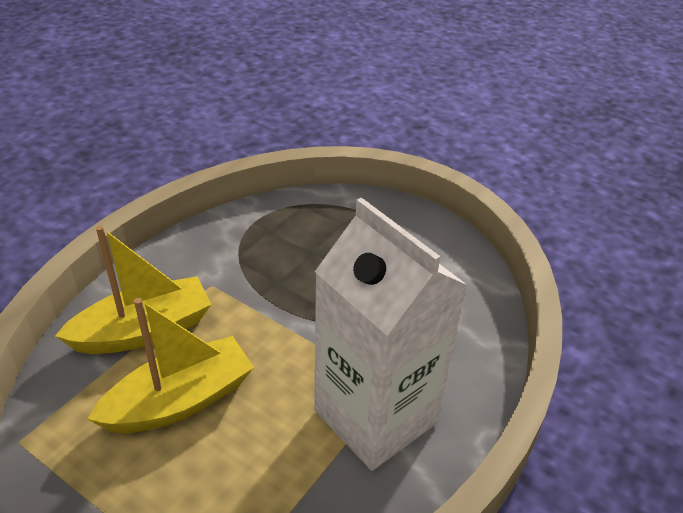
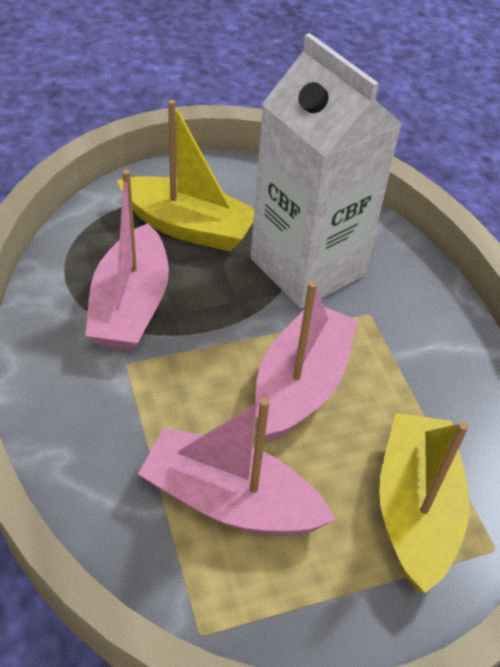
pink boat: 0 -> 3

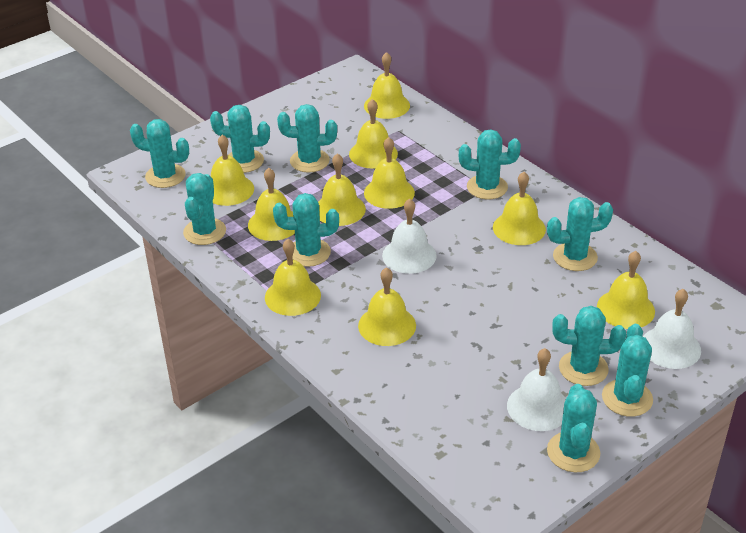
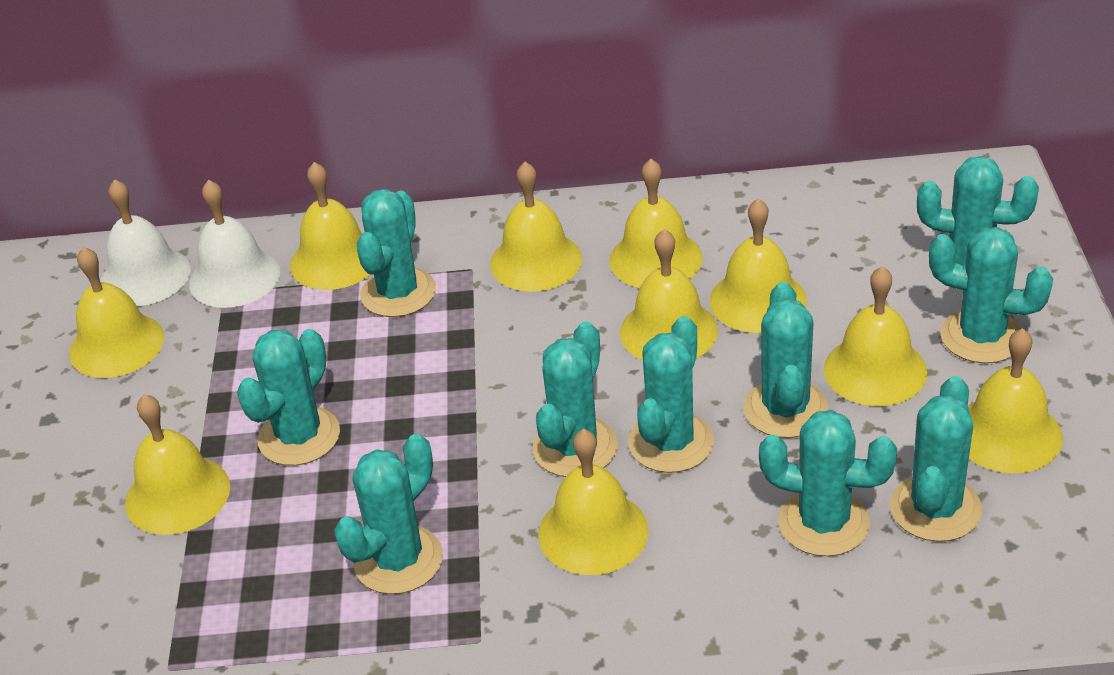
white bell: 3 -> 2

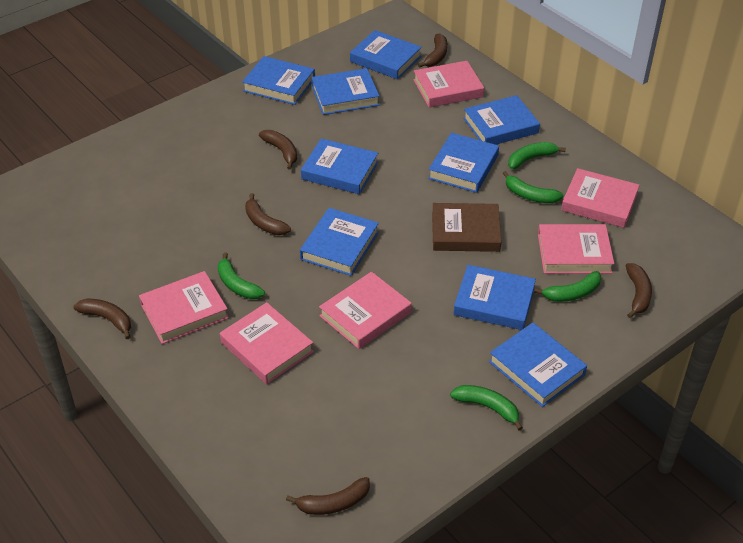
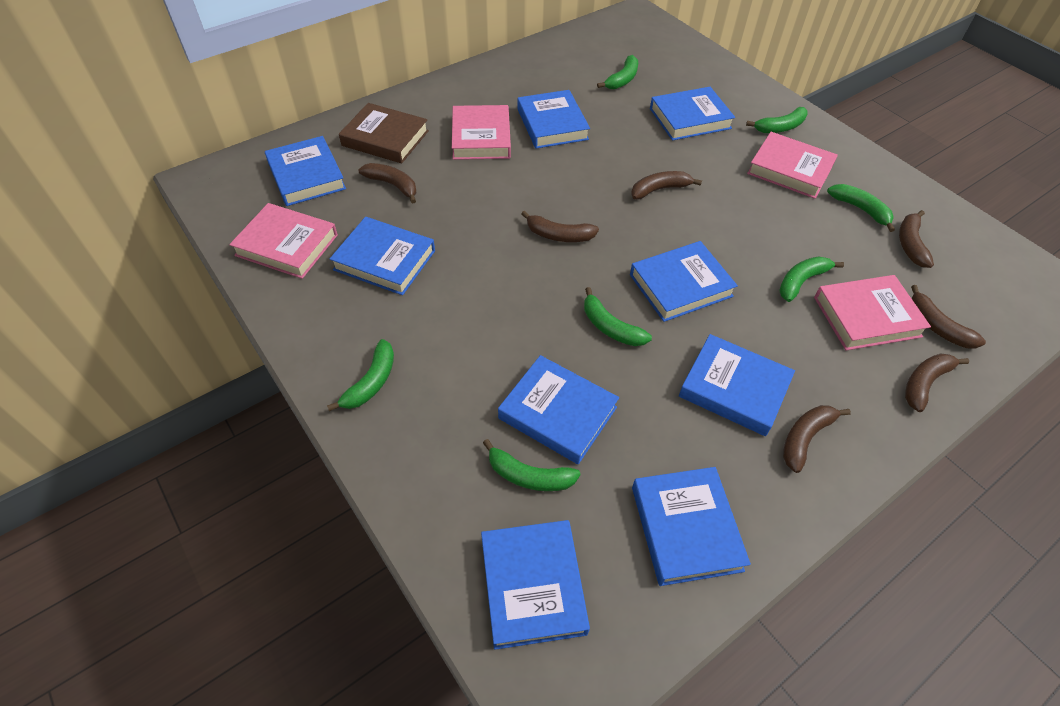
brown banana: 6 -> 7
green banana: 5 -> 7
pink book: 6 -> 4

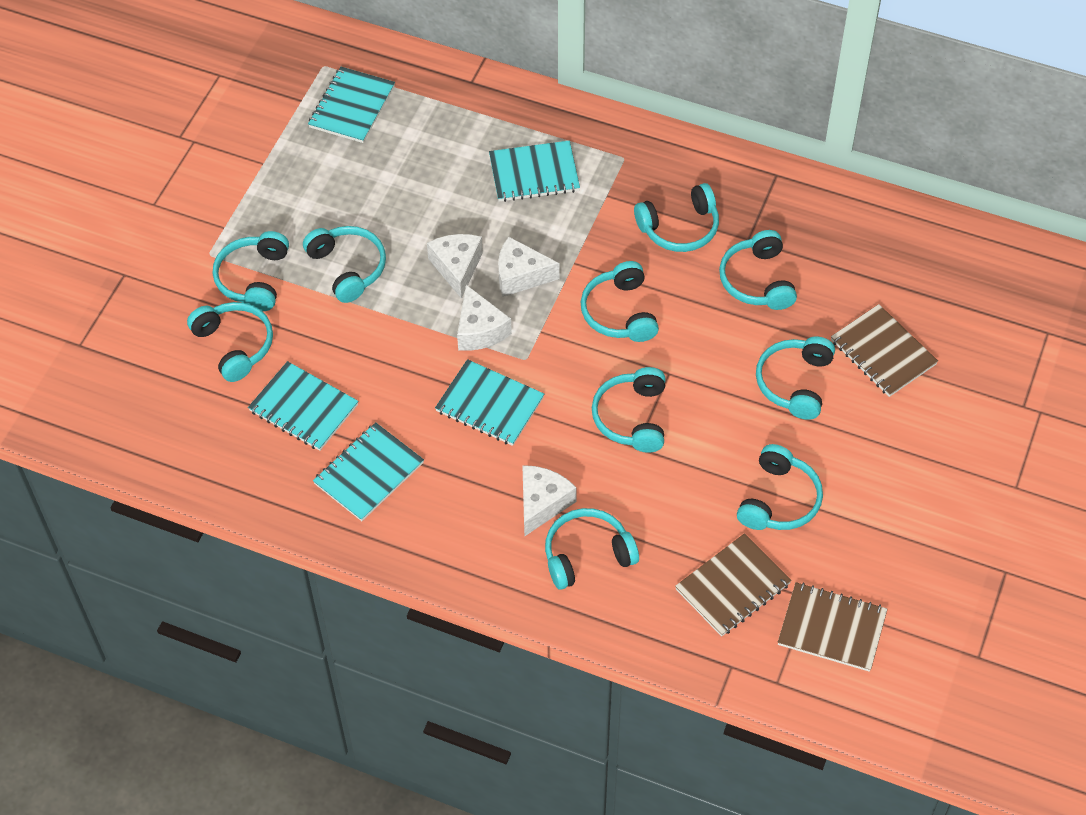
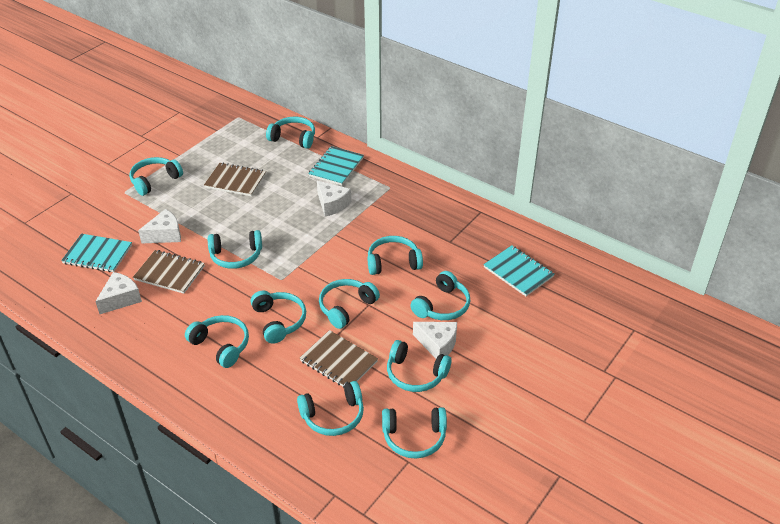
turquoise headphones: 10 -> 11
turquoise notebook: 5 -> 3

────

INSTRUCTIONS TO FOLLOW → Wherever an image appears, omit it; copy the rest of the records exactly.

WRITTEN SOLUTION →
pink boat: 0 -> 3

white bell: 3 -> 2

brown banana: 6 -> 7
green banana: 5 -> 7
pink book: 6 -> 4

turquoise headphones: 10 -> 11
turquoise notebook: 5 -> 3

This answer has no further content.